**WHAT YOU SHOULD DO:** Can you rename "Melbourne" to "Perth" throughout the records, from the first line through the line holding "Luxembourg: 7:50 -> 1:50" inclusive? Keep everything else unchanged and leave the pictures out of your answer.

:: MATERIALS PROVIDED ::

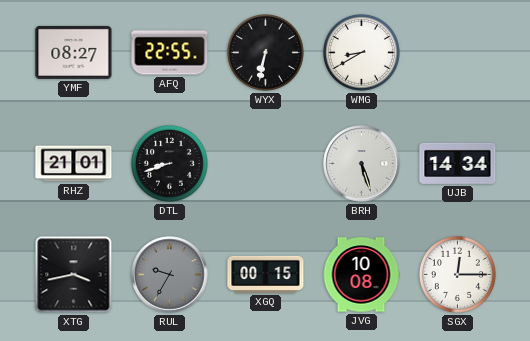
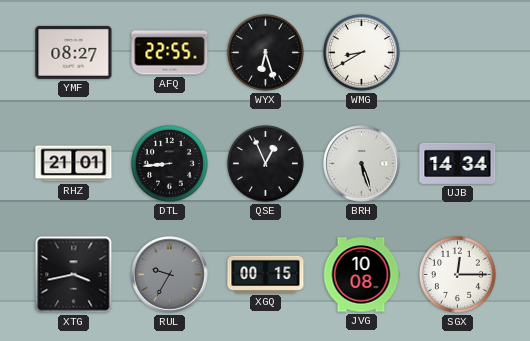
WYX: 6:32 -> 6:27
DTL: 8:42 -> 8:44
QSE: none -> 12:56
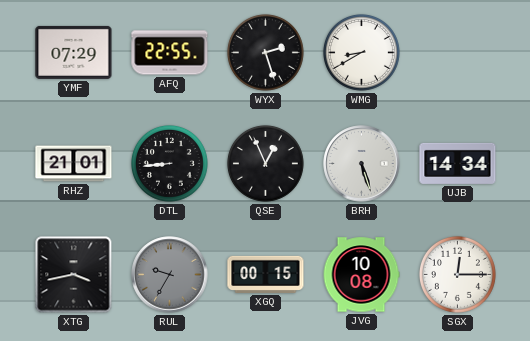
YMF: 08:27 -> 07:29
WYX: 6:27 -> 2:27
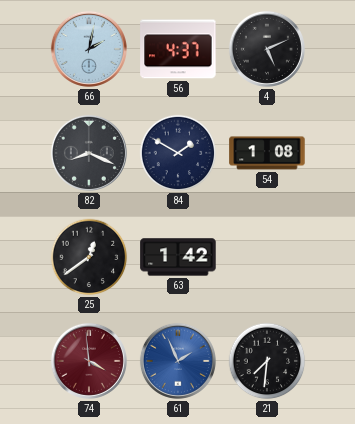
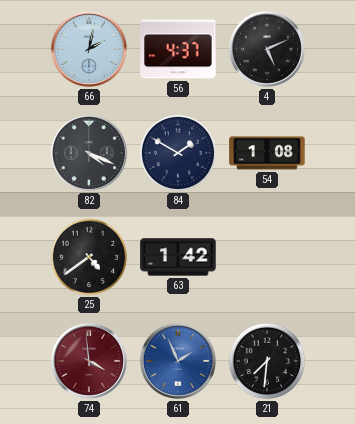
82: 8:19 -> 4:19
25: 12:39 -> 4:39
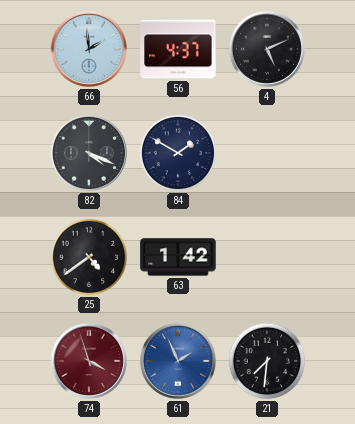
66: 2:02 -> 1:59
54: 1:08 -> none
74: 3:59 -> 3:57
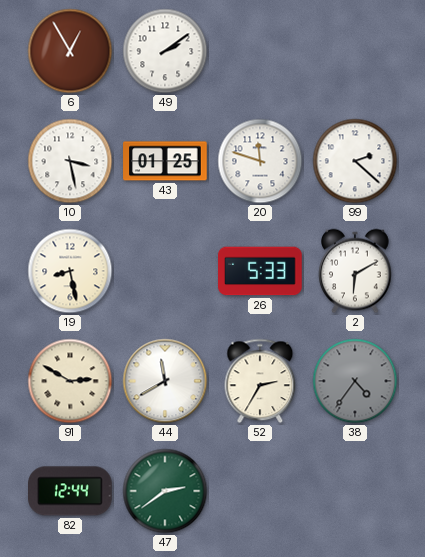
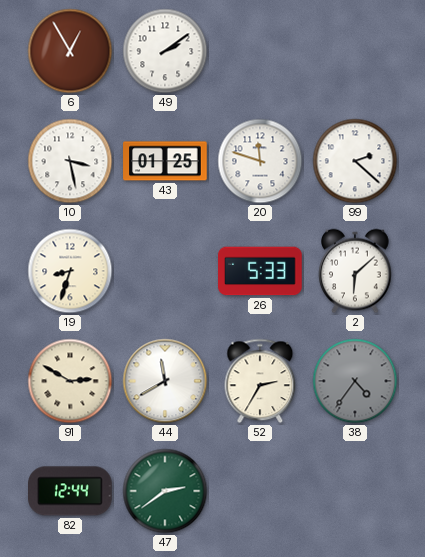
19: 8:28 -> 8:33
2: 6:10 -> 6:08
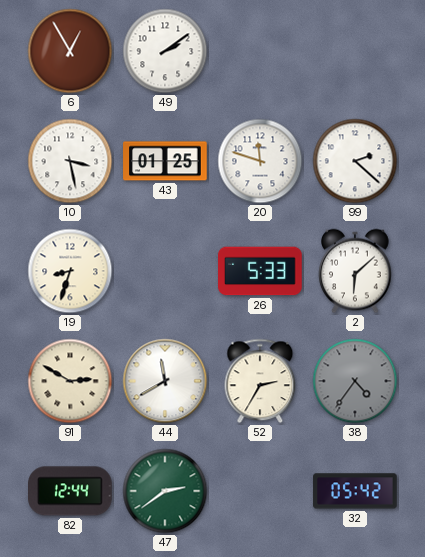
32: none -> 05:42
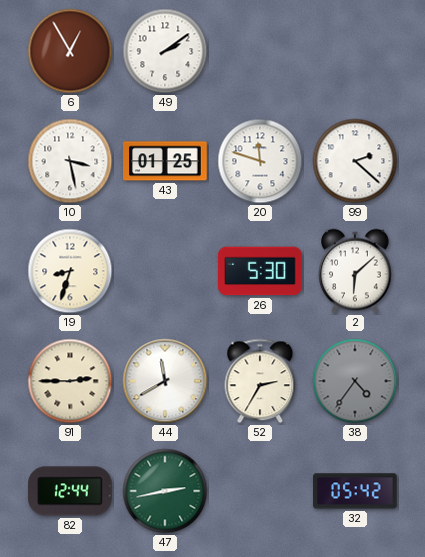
26: 5:33 -> 5:30
91: 2:50 -> 2:45
47: 2:39 -> 2:43
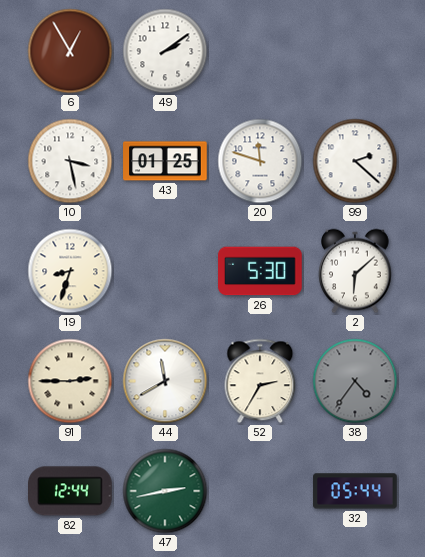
32: 05:42 -> 05:44
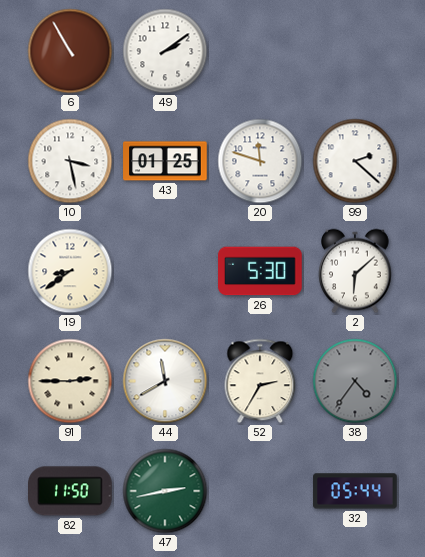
6: 12:55 -> 10:55
19: 8:33 -> 8:39
82: 12:44 -> 11:50
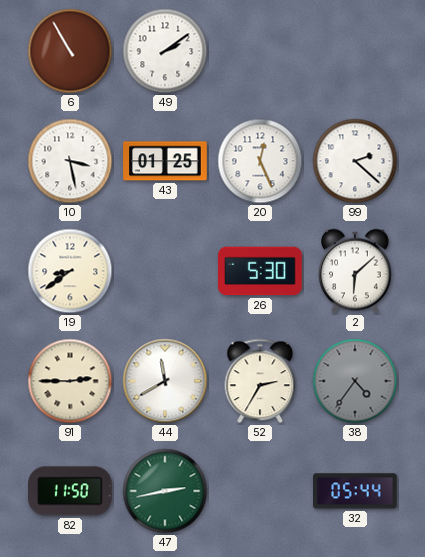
20: 11:48 -> 12:26
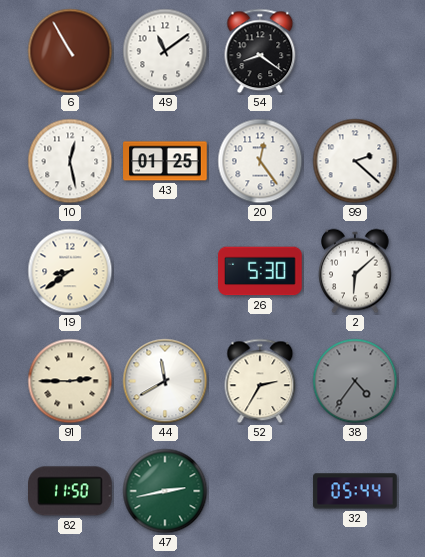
49: 2:09 -> 11:09
54: none -> 8:21
10: 3:28 -> 12:28
20: 12:26 -> 12:24
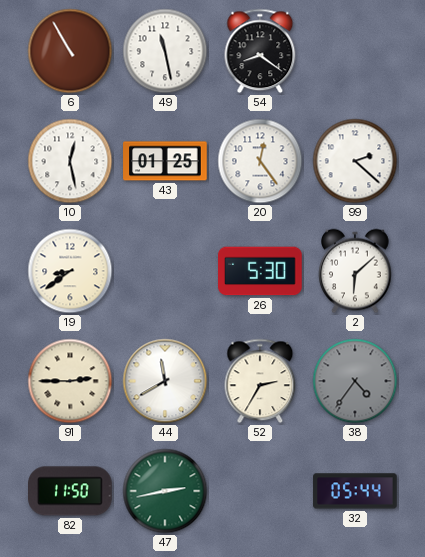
49: 11:09 -> 11:28
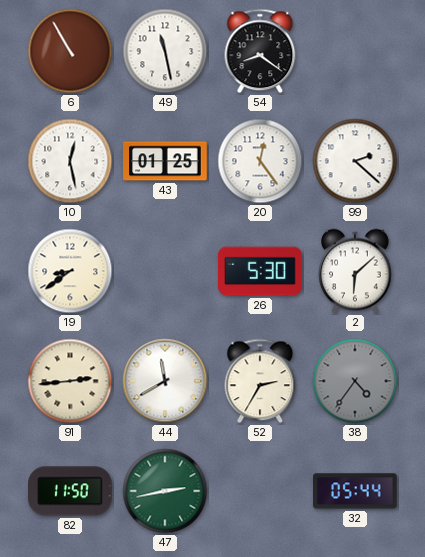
91: 2:45 -> 2:44
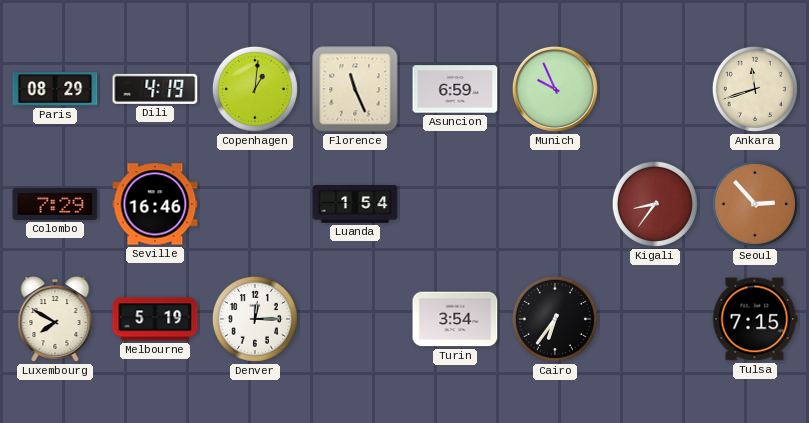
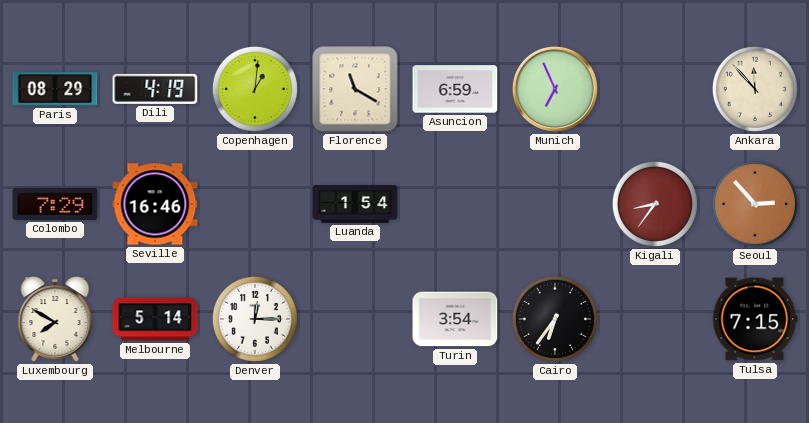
Florence: 11:26 -> 11:20
Munich: 9:56 -> 6:56
Ankara: 11:42 -> 11:53
Melbourne: 5:19 -> 5:14
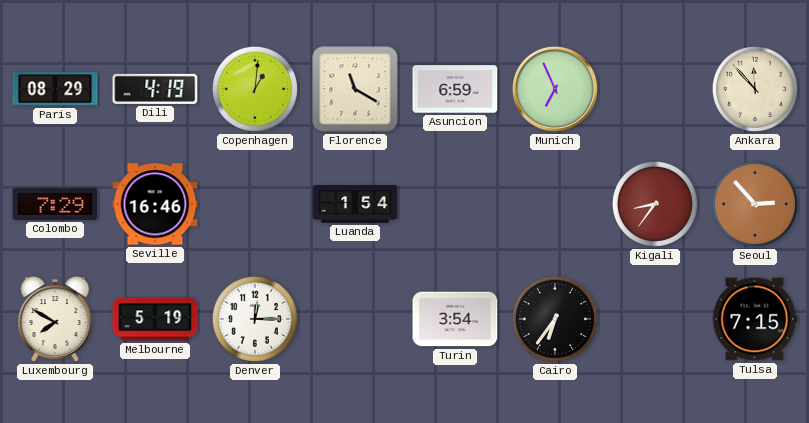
Melbourne: 5:14 -> 5:19
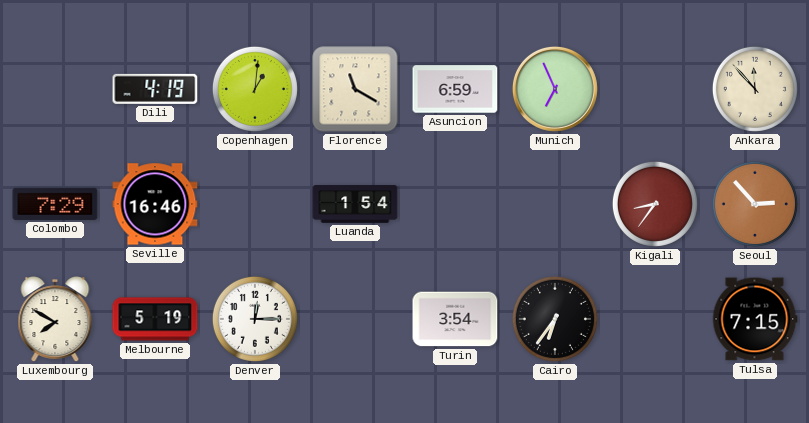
Paris: 08:29 -> none
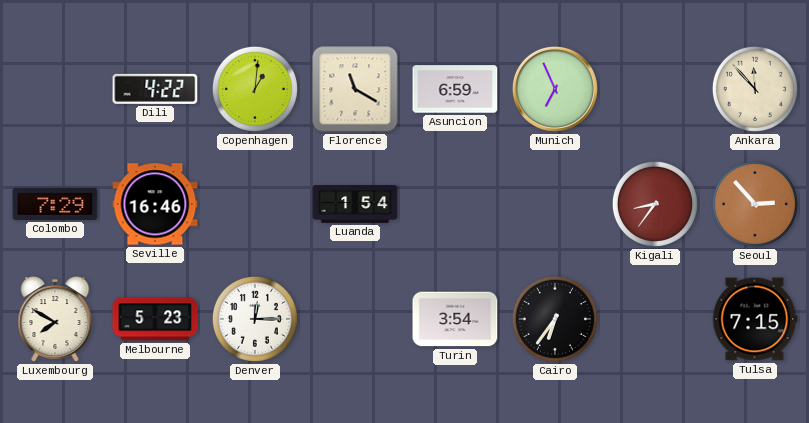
Dili: 4:19 -> 4:22
Melbourne: 5:19 -> 5:23
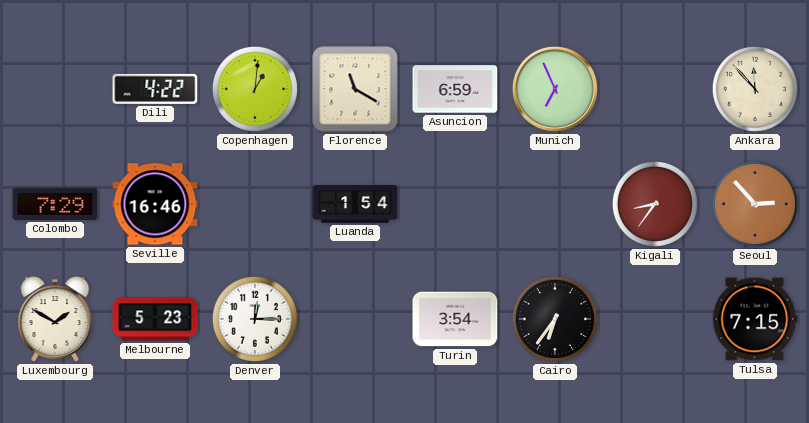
Luxembourg: 7:50 -> 1:50
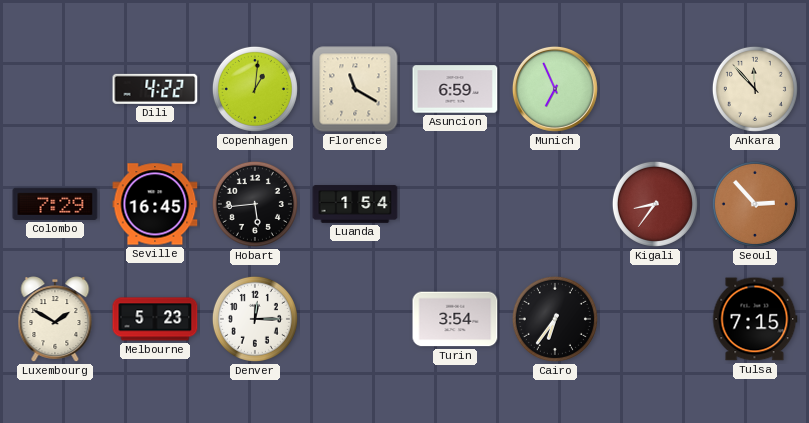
Seville: 16:46 -> 16:45
Hobart: none -> 5:44
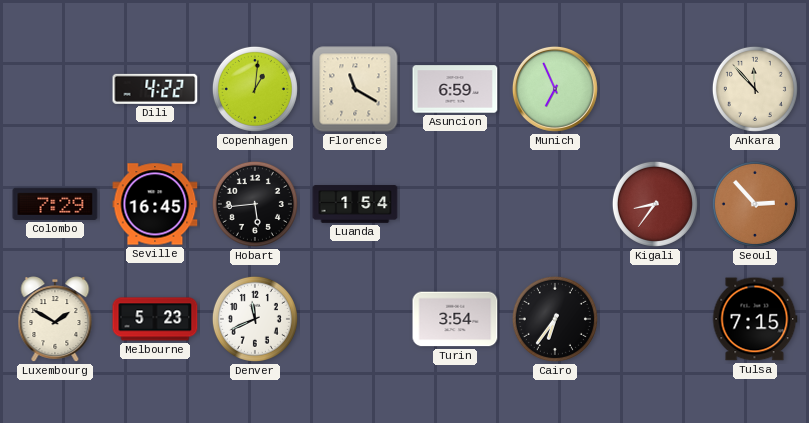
Denver: 12:15 -> 11:41
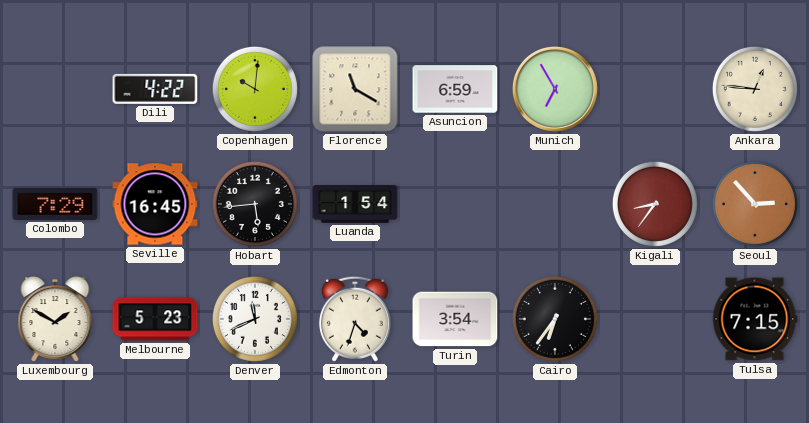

:::

**SOLVED EXERCISE:**
WYX: 6:32 -> 6:27
DTL: 8:42 -> 8:44
QSE: none -> 12:56
YMF: 08:27 -> 07:29
WYX: 6:27 -> 2:27
82: 8:19 -> 4:19
25: 12:39 -> 4:39
66: 2:02 -> 1:59
54: 1:08 -> none
74: 3:59 -> 3:57
19: 8:28 -> 8:33
2: 6:10 -> 6:08
32: none -> 05:42
26: 5:33 -> 5:30
91: 2:50 -> 2:45
47: 2:39 -> 2:43
32: 05:42 -> 05:44
6: 12:55 -> 10:55
19: 8:33 -> 8:39
82: 12:44 -> 11:50
20: 11:48 -> 12:26
49: 2:09 -> 11:09
54: none -> 8:21
10: 3:28 -> 12:28
20: 12:26 -> 12:24
49: 11:09 -> 11:28
91: 2:45 -> 2:44
Florence: 11:26 -> 11:20
Munich: 9:56 -> 6:56
Ankara: 11:42 -> 11:53
Perth: 5:19 -> 5:14
Perth: 5:14 -> 5:19
Paris: 08:29 -> none
Dili: 4:19 -> 4:22
Perth: 5:19 -> 5:23
Luxembourg: 7:50 -> 1:50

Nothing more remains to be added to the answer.